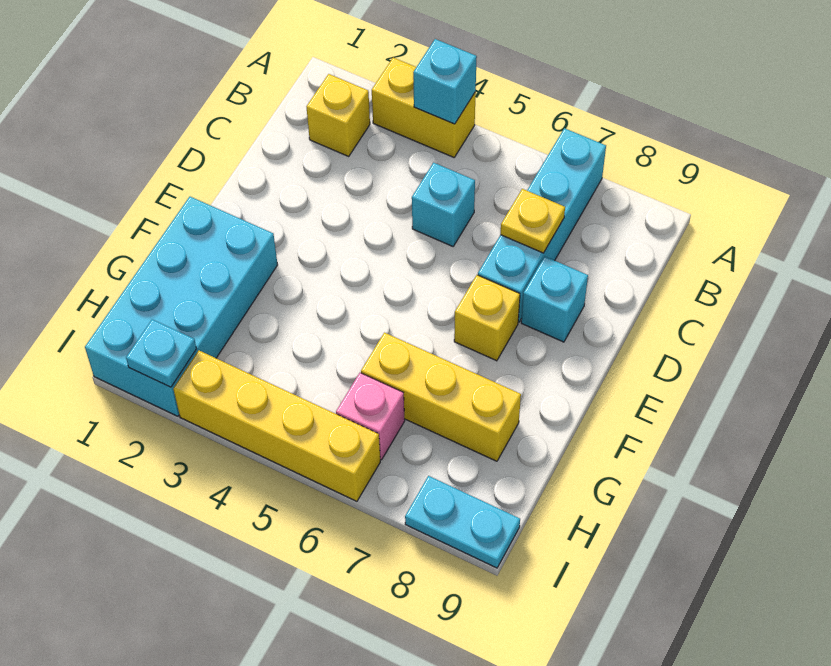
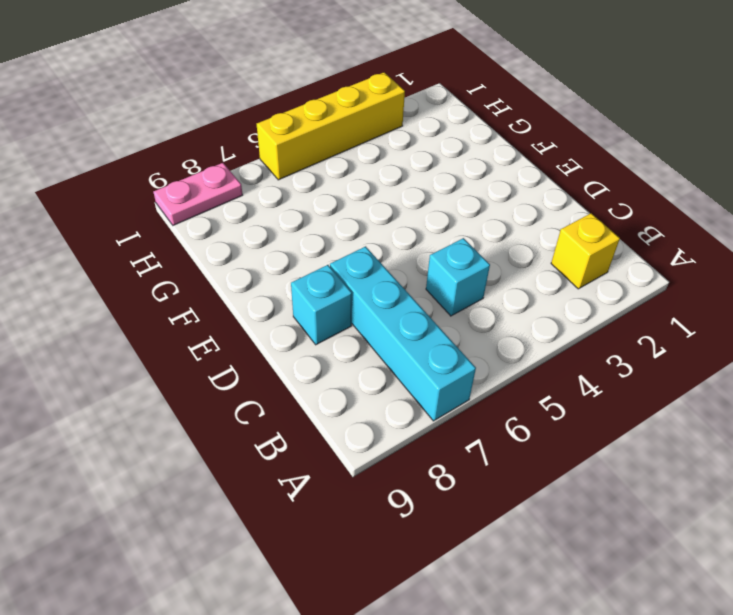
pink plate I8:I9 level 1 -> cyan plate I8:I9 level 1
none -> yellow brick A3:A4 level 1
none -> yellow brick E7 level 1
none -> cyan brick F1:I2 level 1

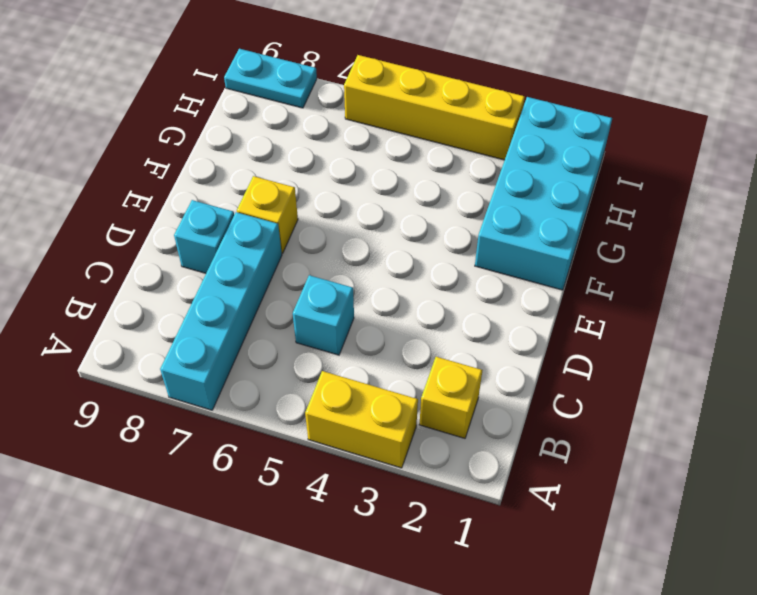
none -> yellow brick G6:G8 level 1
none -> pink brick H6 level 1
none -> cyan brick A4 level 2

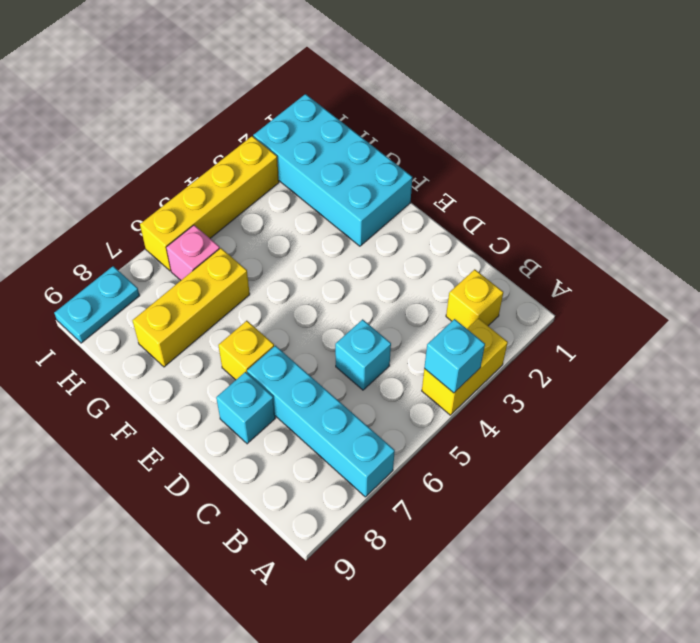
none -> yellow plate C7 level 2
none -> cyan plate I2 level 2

• **Work order**: If a record above contains a picture, leave the picture out and transcribe everything else exactly.

• **Answer area**:
pink plate I8:I9 level 1 -> cyan plate I8:I9 level 1
none -> yellow brick A3:A4 level 1
none -> yellow brick E7 level 1
none -> cyan brick F1:I2 level 1

none -> yellow brick G6:G8 level 1
none -> pink brick H6 level 1
none -> cyan brick A4 level 2

none -> yellow plate C7 level 2
none -> cyan plate I2 level 2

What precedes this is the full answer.